▶ [TASK DESCRIPTION] The full listing should be written out verbatim, and its images should be dropped.

▶ [DATASET]
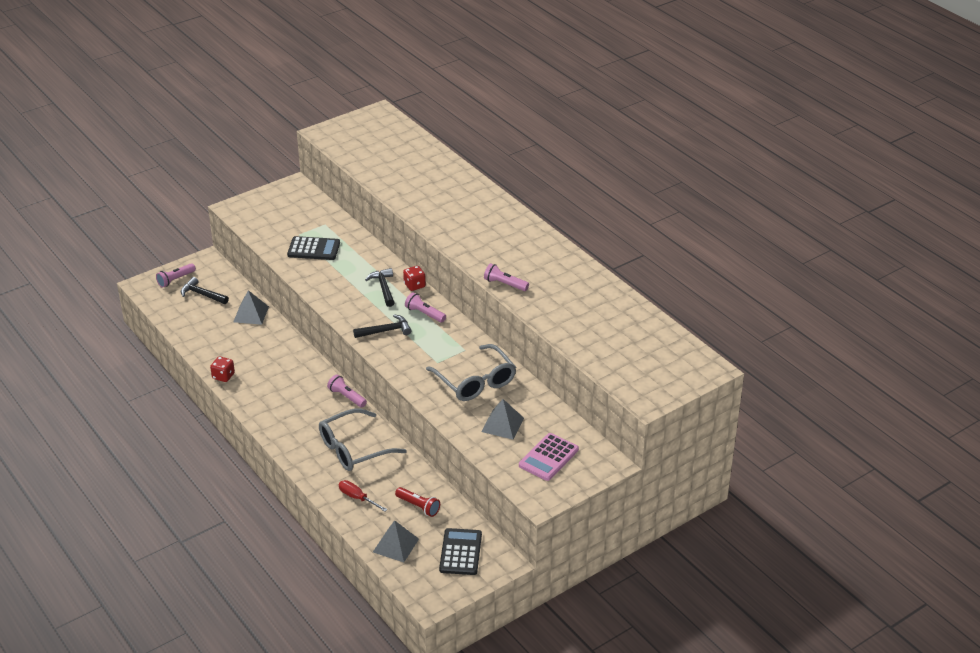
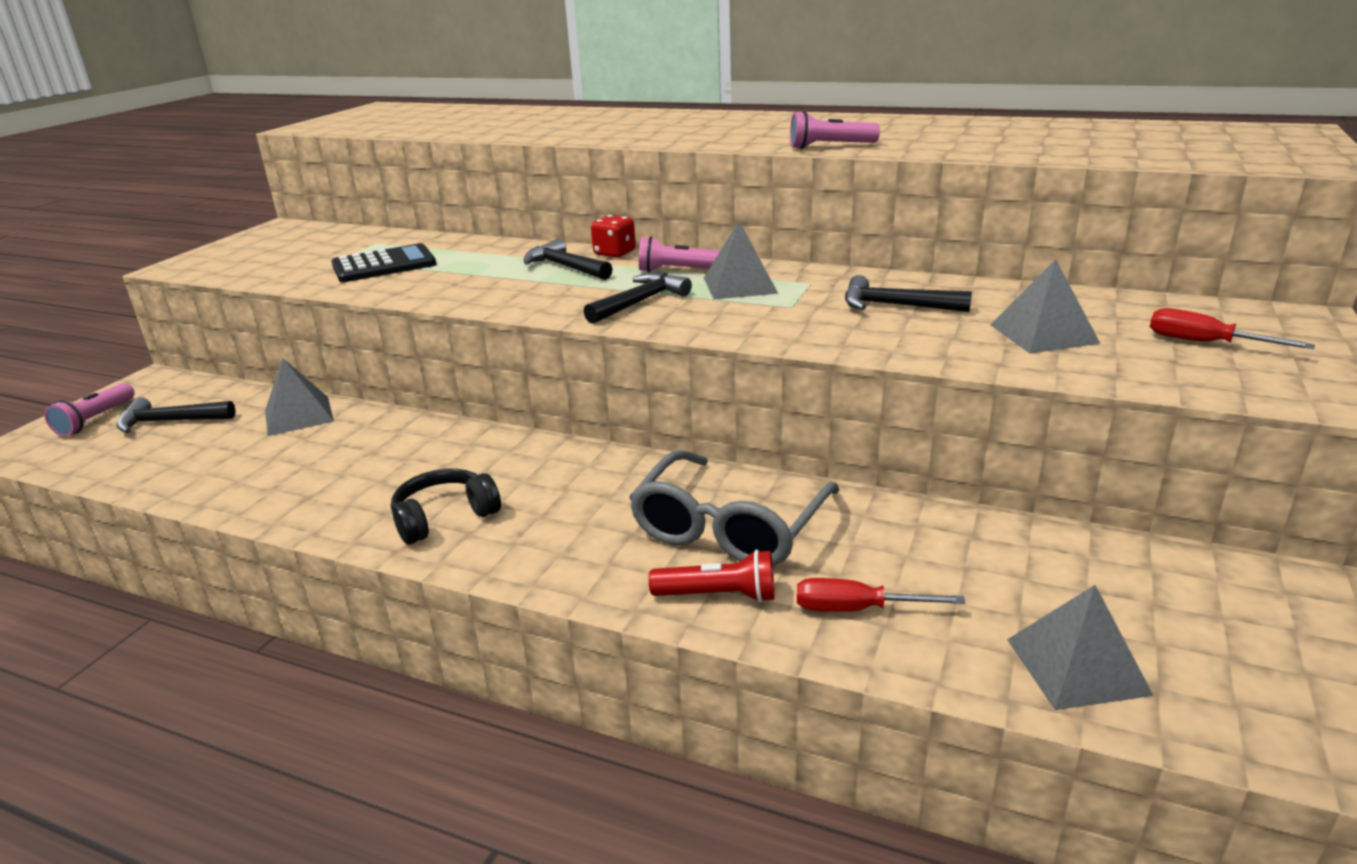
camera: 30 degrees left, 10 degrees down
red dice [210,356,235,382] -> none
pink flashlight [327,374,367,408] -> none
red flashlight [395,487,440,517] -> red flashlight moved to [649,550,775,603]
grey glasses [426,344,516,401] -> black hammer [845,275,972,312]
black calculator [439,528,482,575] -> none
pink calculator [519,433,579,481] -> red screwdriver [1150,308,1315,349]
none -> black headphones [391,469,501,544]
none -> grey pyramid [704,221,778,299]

▶ [RESPONSE AREA]
camera: 30 degrees left, 10 degrees down
red dice [210,356,235,382] -> none
pink flashlight [327,374,367,408] -> none
red flashlight [395,487,440,517] -> red flashlight moved to [649,550,775,603]
grey glasses [426,344,516,401] -> black hammer [845,275,972,312]
black calculator [439,528,482,575] -> none
pink calculator [519,433,579,481] -> red screwdriver [1150,308,1315,349]
none -> black headphones [391,469,501,544]
none -> grey pyramid [704,221,778,299]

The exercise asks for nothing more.